→ Given problem
Copy the whole listing below line for line, with no changes.
── Data to process
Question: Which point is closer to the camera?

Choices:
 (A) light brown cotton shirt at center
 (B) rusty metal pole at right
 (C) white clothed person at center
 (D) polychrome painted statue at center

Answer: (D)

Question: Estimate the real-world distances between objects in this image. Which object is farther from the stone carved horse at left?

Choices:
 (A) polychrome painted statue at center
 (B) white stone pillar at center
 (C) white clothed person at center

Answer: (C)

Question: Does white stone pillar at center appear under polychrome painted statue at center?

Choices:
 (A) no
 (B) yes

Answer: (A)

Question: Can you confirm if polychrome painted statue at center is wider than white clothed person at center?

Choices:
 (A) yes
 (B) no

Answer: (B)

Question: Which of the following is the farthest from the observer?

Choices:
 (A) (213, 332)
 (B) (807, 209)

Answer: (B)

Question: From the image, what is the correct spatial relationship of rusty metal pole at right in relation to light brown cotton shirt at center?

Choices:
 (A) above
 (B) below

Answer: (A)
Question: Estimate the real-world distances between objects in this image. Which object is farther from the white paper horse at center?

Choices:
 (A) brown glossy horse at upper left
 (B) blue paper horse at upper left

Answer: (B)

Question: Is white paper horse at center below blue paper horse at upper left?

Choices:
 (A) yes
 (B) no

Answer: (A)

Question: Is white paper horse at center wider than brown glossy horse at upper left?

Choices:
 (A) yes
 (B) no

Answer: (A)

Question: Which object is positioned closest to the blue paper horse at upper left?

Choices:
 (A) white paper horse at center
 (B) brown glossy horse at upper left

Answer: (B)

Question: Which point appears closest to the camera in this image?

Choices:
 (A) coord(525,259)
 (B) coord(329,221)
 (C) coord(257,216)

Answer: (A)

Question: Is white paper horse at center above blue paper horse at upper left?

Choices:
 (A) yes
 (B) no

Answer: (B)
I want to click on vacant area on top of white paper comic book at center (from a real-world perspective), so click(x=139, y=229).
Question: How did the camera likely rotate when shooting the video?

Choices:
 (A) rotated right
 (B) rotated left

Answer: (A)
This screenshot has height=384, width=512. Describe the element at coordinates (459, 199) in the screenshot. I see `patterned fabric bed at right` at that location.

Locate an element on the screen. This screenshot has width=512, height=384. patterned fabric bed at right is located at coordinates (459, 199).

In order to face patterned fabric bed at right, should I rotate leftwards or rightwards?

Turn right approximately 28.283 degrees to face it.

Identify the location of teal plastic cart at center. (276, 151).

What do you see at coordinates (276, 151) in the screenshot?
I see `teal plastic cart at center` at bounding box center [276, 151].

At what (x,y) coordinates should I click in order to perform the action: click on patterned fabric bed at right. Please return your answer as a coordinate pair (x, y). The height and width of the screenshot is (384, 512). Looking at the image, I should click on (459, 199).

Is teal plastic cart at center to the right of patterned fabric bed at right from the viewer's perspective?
────
→ Written response
Question: Which point is closer to the camera?

Choices:
 (A) light brown cotton shirt at center
 (B) rusty metal pole at right
 (C) white clothed person at center
 (D) polychrome painted statue at center

Answer: (D)

Question: Estimate the real-world distances between objects in this image. Which object is farther from the stone carved horse at left?

Choices:
 (A) polychrome painted statue at center
 (B) white stone pillar at center
 (C) white clothed person at center

Answer: (C)

Question: Does white stone pillar at center appear under polychrome painted statue at center?

Choices:
 (A) no
 (B) yes

Answer: (A)

Question: Can you confirm if polychrome painted statue at center is wider than white clothed person at center?

Choices:
 (A) yes
 (B) no

Answer: (B)

Question: Which of the following is the farthest from the observer?

Choices:
 (A) (213, 332)
 (B) (807, 209)

Answer: (B)

Question: From the image, what is the correct spatial relationship of rusty metal pole at right in relation to light brown cotton shirt at center?

Choices:
 (A) above
 (B) below

Answer: (A)
Question: Estimate the real-world distances between objects in this image. Which object is farther from the white paper horse at center?

Choices:
 (A) brown glossy horse at upper left
 (B) blue paper horse at upper left

Answer: (B)

Question: Is white paper horse at center below blue paper horse at upper left?

Choices:
 (A) yes
 (B) no

Answer: (A)

Question: Is white paper horse at center wider than brown glossy horse at upper left?

Choices:
 (A) yes
 (B) no

Answer: (A)

Question: Which object is positioned closest to the blue paper horse at upper left?

Choices:
 (A) white paper horse at center
 (B) brown glossy horse at upper left

Answer: (B)

Question: Which point appears closest to the camera in this image?

Choices:
 (A) coord(525,259)
 (B) coord(329,221)
 (C) coord(257,216)

Answer: (A)

Question: Is white paper horse at center above blue paper horse at upper left?

Choices:
 (A) yes
 (B) no

Answer: (B)
I want to click on vacant area on top of white paper comic book at center (from a real-world perspective), so click(x=139, y=229).
Question: How did the camera likely rotate when shooting the video?

Choices:
 (A) rotated right
 (B) rotated left

Answer: (A)
This screenshot has height=384, width=512. Describe the element at coordinates (459, 199) in the screenshot. I see `patterned fabric bed at right` at that location.

Locate an element on the screen. This screenshot has width=512, height=384. patterned fabric bed at right is located at coordinates (459, 199).

In order to face patterned fabric bed at right, should I rotate leftwards or rightwards?

Turn right approximately 28.283 degrees to face it.

Identify the location of teal plastic cart at center. (276, 151).

What do you see at coordinates (276, 151) in the screenshot?
I see `teal plastic cart at center` at bounding box center [276, 151].

At what (x,y) coordinates should I click in order to perform the action: click on patterned fabric bed at right. Please return your answer as a coordinate pair (x, y). The height and width of the screenshot is (384, 512). Looking at the image, I should click on (459, 199).

Is teal plastic cart at center to the right of patterned fabric bed at right from the viewer's perspective?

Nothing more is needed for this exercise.